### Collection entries
-- Opening Marker --

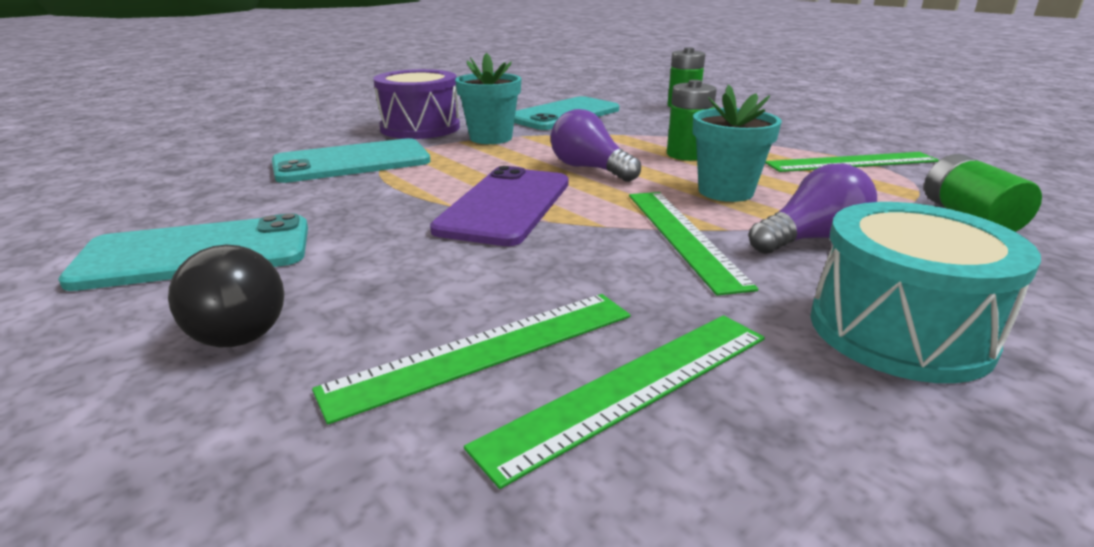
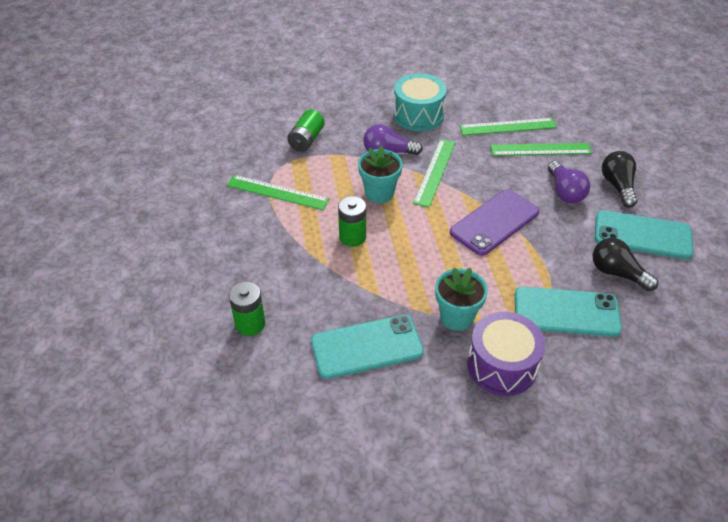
camera: 150 degrees left, 20 degrees up
(267, 202) = (617, 273): none -> black light bulb
(590, 169) = (425, 242): purple light bulb -> purple light bulb (565, 191)

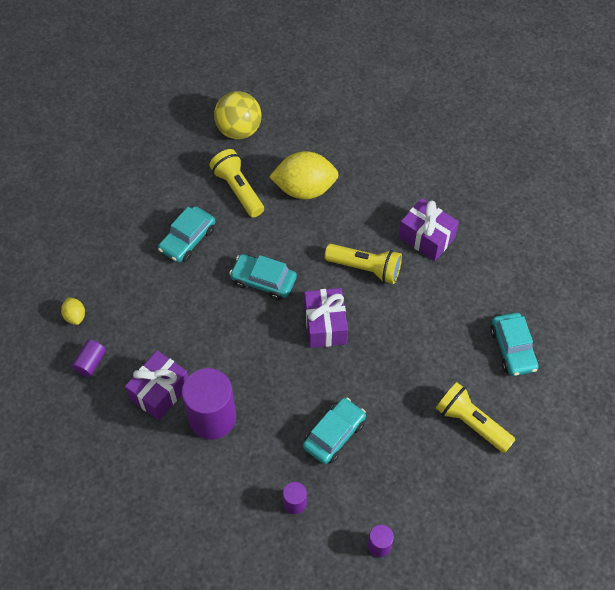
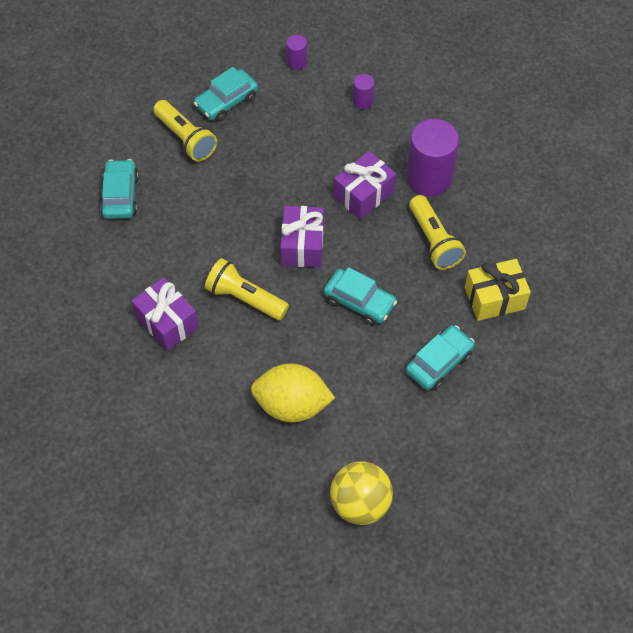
camera: 170 degrees left, 0 degrees up
(75, 316) = (566, 294): yellow lemon -> none
(90, 362) = (548, 245): purple cylinder -> none
(141, 302) = (494, 298): none -> yellow gift
(160, 392) = (478, 207): purple gift -> purple gift (363, 194)
(238, 190) = (372, 417): yellow flashlight -> yellow flashlight (434, 241)
(334, 434) = (316, 147): turquoise car -> turquoise car (226, 101)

-- Closing Marker --

Find the number of lines above that hold the word "left", then write that number by itself.

### Task result
2